Required action:
Only one stretch of the data below is needed. Output the lines from the one with "camera: 40 degrees right, 15 degrees down" up to and including the one with "(384, 252) = (274, 297): brown", exactly as they stand.
----- Supplied entries -----
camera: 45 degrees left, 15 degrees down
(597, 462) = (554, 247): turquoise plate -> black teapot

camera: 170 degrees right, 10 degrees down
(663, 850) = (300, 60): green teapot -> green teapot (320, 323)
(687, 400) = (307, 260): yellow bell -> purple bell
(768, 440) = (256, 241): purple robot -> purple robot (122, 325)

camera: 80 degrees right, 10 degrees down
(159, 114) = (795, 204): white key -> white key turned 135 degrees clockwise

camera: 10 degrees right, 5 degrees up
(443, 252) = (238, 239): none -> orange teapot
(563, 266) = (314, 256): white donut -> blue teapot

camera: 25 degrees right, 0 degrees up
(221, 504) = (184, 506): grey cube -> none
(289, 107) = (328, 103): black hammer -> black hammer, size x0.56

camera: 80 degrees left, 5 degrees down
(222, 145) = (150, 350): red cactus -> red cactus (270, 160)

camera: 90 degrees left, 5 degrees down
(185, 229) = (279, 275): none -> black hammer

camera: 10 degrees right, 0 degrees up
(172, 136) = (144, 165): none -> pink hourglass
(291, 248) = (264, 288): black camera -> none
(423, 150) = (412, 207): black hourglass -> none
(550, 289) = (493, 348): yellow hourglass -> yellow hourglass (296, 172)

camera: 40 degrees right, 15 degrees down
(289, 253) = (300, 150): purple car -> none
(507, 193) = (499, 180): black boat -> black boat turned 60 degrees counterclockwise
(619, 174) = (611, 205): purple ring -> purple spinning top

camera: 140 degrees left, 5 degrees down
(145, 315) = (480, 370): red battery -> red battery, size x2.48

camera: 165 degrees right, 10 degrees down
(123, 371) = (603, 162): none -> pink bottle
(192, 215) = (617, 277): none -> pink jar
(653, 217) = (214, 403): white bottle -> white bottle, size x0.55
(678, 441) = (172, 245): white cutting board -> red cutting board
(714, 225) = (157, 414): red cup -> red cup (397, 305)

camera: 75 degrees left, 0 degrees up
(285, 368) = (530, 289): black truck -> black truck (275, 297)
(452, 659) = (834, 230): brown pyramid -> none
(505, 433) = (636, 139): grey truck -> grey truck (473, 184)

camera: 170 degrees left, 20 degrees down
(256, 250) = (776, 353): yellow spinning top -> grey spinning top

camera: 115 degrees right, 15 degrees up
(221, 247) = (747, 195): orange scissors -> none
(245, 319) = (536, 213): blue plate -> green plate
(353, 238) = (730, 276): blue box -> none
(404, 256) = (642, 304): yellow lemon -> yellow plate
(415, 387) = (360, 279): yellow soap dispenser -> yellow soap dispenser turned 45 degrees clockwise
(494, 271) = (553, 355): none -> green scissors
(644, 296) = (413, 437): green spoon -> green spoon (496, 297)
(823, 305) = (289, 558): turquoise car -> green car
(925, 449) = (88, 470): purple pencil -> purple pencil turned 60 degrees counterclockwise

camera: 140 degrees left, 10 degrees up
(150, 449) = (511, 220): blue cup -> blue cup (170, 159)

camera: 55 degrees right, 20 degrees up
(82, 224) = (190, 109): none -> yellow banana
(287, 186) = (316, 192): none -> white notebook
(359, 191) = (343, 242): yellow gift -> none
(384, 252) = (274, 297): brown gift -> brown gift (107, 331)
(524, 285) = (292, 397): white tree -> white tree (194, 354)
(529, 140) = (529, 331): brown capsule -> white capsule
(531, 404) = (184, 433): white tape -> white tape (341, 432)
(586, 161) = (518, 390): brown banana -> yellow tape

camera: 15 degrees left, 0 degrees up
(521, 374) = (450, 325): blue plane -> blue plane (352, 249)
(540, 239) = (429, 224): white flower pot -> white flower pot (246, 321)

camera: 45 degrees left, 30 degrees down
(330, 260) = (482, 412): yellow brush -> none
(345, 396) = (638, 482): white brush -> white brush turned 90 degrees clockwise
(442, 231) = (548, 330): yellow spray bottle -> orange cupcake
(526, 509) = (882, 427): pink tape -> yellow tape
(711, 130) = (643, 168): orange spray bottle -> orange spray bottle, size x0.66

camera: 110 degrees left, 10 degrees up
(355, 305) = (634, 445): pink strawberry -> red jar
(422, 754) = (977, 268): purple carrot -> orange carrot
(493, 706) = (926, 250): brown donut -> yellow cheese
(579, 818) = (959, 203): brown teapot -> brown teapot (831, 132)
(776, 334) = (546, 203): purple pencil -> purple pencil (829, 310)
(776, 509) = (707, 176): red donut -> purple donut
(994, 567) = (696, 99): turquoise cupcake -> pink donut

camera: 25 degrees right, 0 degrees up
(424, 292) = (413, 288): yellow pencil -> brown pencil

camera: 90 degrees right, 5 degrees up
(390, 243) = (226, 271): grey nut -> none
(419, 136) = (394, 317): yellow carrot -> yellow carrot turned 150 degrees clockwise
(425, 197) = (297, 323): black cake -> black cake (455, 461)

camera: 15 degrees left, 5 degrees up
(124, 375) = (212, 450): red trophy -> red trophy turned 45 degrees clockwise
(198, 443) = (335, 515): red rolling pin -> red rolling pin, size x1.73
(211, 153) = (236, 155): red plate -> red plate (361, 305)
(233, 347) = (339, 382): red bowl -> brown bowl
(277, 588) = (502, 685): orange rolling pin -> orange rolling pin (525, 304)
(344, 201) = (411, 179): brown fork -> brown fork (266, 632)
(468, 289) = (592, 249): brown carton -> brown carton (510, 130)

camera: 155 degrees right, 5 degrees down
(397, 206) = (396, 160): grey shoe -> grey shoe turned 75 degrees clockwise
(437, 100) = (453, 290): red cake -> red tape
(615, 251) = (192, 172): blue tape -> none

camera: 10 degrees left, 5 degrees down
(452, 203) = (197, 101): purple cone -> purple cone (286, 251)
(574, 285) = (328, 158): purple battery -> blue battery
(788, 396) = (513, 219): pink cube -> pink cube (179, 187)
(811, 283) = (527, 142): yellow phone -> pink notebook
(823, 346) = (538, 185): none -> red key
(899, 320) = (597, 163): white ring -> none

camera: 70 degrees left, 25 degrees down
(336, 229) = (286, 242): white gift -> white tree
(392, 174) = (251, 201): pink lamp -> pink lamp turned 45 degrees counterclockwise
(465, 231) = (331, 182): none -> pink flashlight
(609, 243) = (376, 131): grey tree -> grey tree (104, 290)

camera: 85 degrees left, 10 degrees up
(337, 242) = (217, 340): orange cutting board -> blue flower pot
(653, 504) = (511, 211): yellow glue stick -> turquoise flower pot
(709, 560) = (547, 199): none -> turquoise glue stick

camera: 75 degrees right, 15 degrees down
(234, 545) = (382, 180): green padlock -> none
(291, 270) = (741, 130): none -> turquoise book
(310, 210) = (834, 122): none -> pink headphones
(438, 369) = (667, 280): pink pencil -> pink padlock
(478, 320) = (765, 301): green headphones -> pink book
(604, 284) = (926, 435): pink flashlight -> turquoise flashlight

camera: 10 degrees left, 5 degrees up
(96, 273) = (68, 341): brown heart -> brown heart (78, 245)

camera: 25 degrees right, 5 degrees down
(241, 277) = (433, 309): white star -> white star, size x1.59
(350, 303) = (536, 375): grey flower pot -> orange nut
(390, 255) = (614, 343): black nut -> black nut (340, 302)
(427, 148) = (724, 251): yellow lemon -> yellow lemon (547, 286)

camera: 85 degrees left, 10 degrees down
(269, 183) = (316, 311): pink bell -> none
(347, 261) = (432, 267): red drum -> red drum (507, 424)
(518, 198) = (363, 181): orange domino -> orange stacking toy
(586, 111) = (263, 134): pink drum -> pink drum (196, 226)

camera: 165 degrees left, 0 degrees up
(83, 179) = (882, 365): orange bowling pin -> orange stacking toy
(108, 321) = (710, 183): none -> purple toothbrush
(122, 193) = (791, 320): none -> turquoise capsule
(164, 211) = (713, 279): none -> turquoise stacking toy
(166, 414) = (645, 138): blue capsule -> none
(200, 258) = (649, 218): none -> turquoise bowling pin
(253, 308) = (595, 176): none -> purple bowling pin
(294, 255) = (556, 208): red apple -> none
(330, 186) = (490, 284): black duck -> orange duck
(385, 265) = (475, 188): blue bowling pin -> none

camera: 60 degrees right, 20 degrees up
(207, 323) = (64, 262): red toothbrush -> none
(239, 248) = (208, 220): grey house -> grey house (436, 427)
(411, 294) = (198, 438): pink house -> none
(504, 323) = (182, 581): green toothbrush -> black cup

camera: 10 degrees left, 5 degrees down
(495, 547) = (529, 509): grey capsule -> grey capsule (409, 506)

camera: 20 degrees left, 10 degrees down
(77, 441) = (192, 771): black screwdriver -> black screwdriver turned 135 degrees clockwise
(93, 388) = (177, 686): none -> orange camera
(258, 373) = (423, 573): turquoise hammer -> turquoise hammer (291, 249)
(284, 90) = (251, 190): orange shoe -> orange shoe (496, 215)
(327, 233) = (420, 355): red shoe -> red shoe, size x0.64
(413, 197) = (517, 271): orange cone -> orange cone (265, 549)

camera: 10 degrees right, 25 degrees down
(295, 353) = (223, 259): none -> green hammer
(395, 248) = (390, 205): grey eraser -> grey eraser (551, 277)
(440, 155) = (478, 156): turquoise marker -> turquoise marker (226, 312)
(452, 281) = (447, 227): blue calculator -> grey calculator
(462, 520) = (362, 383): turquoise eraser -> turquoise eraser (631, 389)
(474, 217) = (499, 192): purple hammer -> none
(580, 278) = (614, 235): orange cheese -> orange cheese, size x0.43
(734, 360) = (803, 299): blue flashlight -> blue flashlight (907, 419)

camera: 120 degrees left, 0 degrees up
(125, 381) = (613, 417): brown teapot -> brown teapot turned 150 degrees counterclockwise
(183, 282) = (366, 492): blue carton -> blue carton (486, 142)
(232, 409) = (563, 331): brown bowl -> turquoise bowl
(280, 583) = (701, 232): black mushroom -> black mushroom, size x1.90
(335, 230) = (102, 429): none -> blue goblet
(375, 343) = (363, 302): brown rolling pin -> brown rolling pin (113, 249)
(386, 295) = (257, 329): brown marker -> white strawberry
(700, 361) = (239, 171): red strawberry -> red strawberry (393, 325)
-----
Task solution:
camera: 40 degrees right, 15 degrees down
(289, 253) = (300, 150): purple car -> none
(507, 193) = (499, 180): black boat -> black boat turned 60 degrees counterclockwise
(619, 174) = (611, 205): purple ring -> purple spinning top

camera: 140 degrees left, 5 degrees down
(145, 315) = (480, 370): red battery -> red battery, size x2.48

camera: 165 degrees right, 10 degrees down
(123, 371) = (603, 162): none -> pink bottle
(192, 215) = (617, 277): none -> pink jar
(653, 217) = (214, 403): white bottle -> white bottle, size x0.55
(678, 441) = (172, 245): white cutting board -> red cutting board
(714, 225) = (157, 414): red cup -> red cup (397, 305)

camera: 75 degrees left, 0 degrees up
(285, 368) = (530, 289): black truck -> black truck (275, 297)
(452, 659) = (834, 230): brown pyramid -> none
(505, 433) = (636, 139): grey truck -> grey truck (473, 184)

camera: 170 degrees left, 20 degrees down
(256, 250) = (776, 353): yellow spinning top -> grey spinning top

camera: 115 degrees right, 15 degrees up
(221, 247) = (747, 195): orange scissors -> none
(245, 319) = (536, 213): blue plate -> green plate
(353, 238) = (730, 276): blue box -> none
(404, 256) = (642, 304): yellow lemon -> yellow plate
(415, 387) = (360, 279): yellow soap dispenser -> yellow soap dispenser turned 45 degrees clockwise
(494, 271) = (553, 355): none -> green scissors
(644, 296) = (413, 437): green spoon -> green spoon (496, 297)
(823, 305) = (289, 558): turquoise car -> green car
(925, 449) = (88, 470): purple pencil -> purple pencil turned 60 degrees counterclockwise

camera: 140 degrees left, 10 degrees up
(150, 449) = (511, 220): blue cup -> blue cup (170, 159)

camera: 55 degrees right, 20 degrees up
(82, 224) = (190, 109): none -> yellow banana
(287, 186) = (316, 192): none -> white notebook
(359, 191) = (343, 242): yellow gift -> none
(384, 252) = (274, 297): brown gift -> brown gift (107, 331)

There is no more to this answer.